Work to complete | Retype, exactly and completely, the listing that comes next, skipping its images.

Working data Block Start

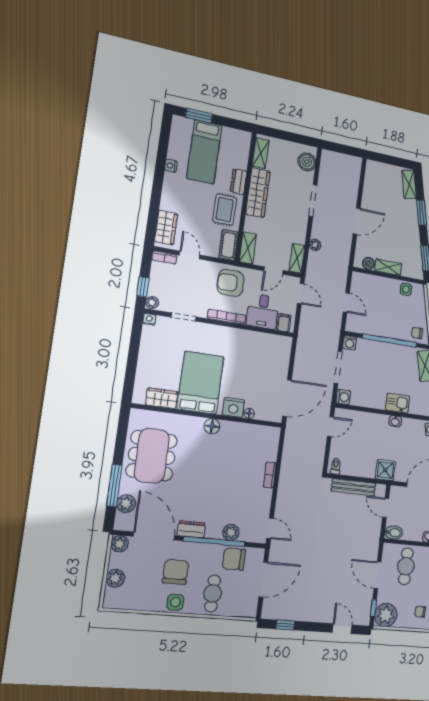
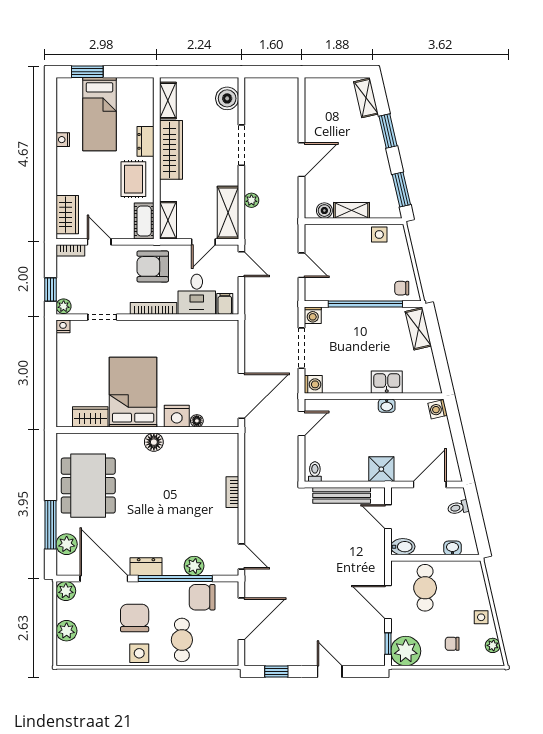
shelving: (297, 258) -> (228, 213), width x1.50, depth x1.33
door: (342, 629) -> (330, 672), moved

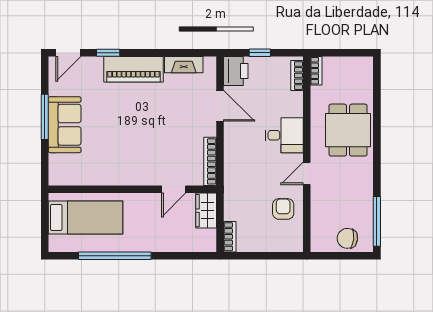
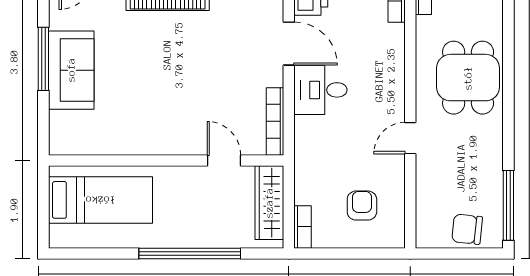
desk: (284, 135) -> (320, 90), moved, turned 180
door: (174, 189) -> (224, 160), swing flipped
armchair: (283, 209) -> (362, 206), moved
wardrobe: (206, 211) -> (269, 203), width x1.50
window: (115, 256) -> (190, 253), moved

Working data Block End

Response |
shelving: (297, 258) -> (228, 213), width x1.50, depth x1.33
door: (342, 629) -> (330, 672), moved

desk: (284, 135) -> (320, 90), moved, turned 180
door: (174, 189) -> (224, 160), swing flipped
armchair: (283, 209) -> (362, 206), moved
wardrobe: (206, 211) -> (269, 203), width x1.50
window: (115, 256) -> (190, 253), moved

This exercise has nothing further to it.